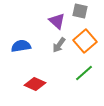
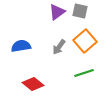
purple triangle: moved 9 px up; rotated 42 degrees clockwise
gray arrow: moved 2 px down
green line: rotated 24 degrees clockwise
red diamond: moved 2 px left; rotated 15 degrees clockwise
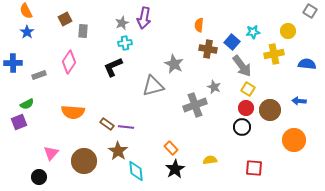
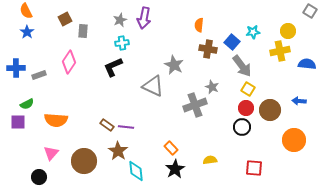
gray star at (122, 23): moved 2 px left, 3 px up
cyan cross at (125, 43): moved 3 px left
yellow cross at (274, 54): moved 6 px right, 3 px up
blue cross at (13, 63): moved 3 px right, 5 px down
gray star at (174, 64): moved 1 px down
gray triangle at (153, 86): rotated 40 degrees clockwise
gray star at (214, 87): moved 2 px left
orange semicircle at (73, 112): moved 17 px left, 8 px down
purple square at (19, 122): moved 1 px left; rotated 21 degrees clockwise
brown rectangle at (107, 124): moved 1 px down
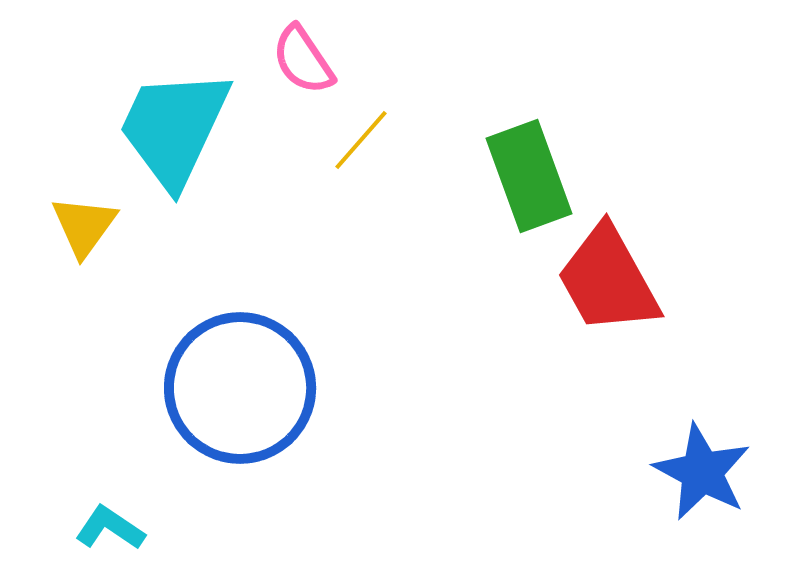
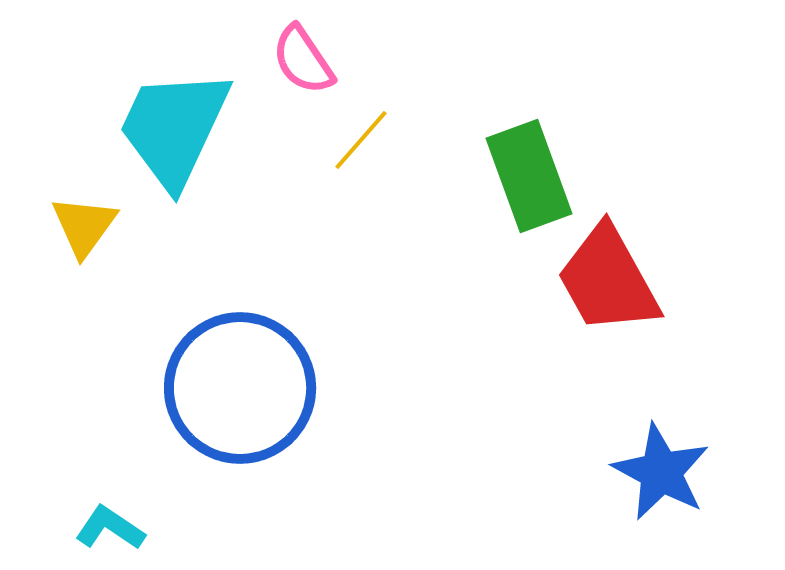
blue star: moved 41 px left
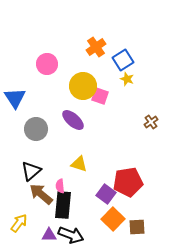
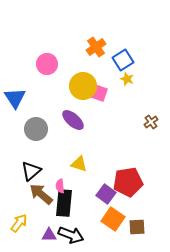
pink square: moved 1 px left, 3 px up
black rectangle: moved 1 px right, 2 px up
orange square: rotated 10 degrees counterclockwise
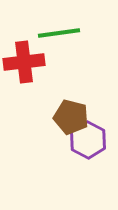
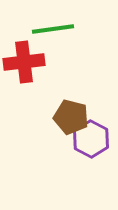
green line: moved 6 px left, 4 px up
purple hexagon: moved 3 px right, 1 px up
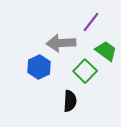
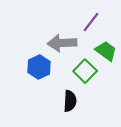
gray arrow: moved 1 px right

Directions: In the listing above, find the line containing "green line: rotated 24 degrees clockwise" and the line containing "yellow cross at". Reproduce those lines and all between them exactly, with no pictures and nothing more.

Answer below:
green line: rotated 24 degrees clockwise
red diamond: moved 2 px left; rotated 15 degrees clockwise
gray star at (122, 23): moved 2 px left, 3 px up
cyan cross at (125, 43): moved 3 px left
yellow cross at (274, 54): moved 6 px right, 3 px up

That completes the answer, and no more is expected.